*Source data*.
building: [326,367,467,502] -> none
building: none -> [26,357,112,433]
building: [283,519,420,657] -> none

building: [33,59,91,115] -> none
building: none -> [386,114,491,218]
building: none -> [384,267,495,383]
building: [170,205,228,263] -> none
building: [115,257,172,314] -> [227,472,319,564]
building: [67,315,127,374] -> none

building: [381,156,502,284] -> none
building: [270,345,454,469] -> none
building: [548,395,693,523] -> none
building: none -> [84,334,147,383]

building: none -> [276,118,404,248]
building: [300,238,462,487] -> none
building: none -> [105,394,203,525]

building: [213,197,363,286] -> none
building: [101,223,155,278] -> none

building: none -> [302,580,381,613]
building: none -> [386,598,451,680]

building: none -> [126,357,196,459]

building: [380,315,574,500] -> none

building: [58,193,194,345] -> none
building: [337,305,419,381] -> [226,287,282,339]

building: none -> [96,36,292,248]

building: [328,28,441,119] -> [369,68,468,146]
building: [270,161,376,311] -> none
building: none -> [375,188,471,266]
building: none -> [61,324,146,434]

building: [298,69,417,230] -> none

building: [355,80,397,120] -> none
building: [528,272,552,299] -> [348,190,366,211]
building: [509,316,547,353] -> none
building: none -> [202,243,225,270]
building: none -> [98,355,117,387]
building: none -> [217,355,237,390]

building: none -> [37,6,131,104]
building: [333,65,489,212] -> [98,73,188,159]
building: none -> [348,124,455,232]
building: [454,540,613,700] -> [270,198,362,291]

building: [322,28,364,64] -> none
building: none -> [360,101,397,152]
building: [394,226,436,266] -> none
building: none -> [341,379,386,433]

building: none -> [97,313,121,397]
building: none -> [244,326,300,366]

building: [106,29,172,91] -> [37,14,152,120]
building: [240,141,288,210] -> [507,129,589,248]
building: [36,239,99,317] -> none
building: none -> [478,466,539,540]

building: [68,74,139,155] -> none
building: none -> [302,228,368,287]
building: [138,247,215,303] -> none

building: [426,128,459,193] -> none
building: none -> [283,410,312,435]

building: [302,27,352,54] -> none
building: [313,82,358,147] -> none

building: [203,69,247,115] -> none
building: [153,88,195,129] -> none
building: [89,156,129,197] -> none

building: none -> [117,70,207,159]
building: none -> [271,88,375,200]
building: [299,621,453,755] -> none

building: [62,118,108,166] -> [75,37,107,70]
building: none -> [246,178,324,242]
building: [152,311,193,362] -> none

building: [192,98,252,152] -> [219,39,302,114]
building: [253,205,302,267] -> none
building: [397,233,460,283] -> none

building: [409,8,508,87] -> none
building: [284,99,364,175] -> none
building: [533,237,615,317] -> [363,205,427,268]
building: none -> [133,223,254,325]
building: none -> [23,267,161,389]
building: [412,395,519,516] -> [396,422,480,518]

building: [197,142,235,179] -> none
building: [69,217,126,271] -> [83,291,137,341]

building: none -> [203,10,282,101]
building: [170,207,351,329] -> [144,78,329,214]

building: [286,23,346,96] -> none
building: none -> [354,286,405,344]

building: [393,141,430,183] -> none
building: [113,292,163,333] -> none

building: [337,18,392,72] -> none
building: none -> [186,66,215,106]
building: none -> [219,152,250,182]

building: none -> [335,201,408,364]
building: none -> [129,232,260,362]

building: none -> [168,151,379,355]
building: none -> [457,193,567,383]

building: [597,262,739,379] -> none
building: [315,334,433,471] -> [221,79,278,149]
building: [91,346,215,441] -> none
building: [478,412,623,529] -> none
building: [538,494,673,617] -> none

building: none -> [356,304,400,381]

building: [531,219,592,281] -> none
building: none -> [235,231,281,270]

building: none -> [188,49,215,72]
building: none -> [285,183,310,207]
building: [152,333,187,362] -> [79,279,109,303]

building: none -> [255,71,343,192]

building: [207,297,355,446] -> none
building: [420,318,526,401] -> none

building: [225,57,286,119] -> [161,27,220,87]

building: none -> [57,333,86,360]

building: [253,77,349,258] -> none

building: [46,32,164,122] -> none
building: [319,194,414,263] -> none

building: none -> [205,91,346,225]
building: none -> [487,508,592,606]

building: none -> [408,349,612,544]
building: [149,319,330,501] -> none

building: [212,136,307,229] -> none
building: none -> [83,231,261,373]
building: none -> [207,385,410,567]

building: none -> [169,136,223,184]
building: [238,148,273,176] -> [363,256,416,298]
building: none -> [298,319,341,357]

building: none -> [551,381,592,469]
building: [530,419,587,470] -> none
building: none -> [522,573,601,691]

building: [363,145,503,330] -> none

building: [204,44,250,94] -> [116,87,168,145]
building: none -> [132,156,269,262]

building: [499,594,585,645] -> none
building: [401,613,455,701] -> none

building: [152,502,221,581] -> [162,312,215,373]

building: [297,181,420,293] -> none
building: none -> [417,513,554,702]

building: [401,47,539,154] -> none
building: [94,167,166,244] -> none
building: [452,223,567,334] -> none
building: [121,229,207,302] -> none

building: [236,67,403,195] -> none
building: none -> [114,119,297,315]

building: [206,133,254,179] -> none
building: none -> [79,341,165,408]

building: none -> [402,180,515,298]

*WHAT THE EXERCISE ASKS*. Your answer should be the lines above, from the line containing "building: [225,57,286,119] -> [161,27,220,87]" up to and including the line containing "building: [152,502,221,581] ->", reproduced exactly and with nothing else.

*EXERCISE RESPONSE*.
building: [225,57,286,119] -> [161,27,220,87]

building: none -> [57,333,86,360]

building: [253,77,349,258] -> none

building: [46,32,164,122] -> none
building: [319,194,414,263] -> none

building: none -> [205,91,346,225]
building: none -> [487,508,592,606]

building: none -> [408,349,612,544]
building: [149,319,330,501] -> none

building: [212,136,307,229] -> none
building: none -> [83,231,261,373]
building: none -> [207,385,410,567]

building: none -> [169,136,223,184]
building: [238,148,273,176] -> [363,256,416,298]
building: none -> [298,319,341,357]

building: none -> [551,381,592,469]
building: [530,419,587,470] -> none
building: none -> [522,573,601,691]

building: [363,145,503,330] -> none

building: [204,44,250,94] -> [116,87,168,145]
building: none -> [132,156,269,262]

building: [499,594,585,645] -> none
building: [401,613,455,701] -> none

building: [152,502,221,581] -> [162,312,215,373]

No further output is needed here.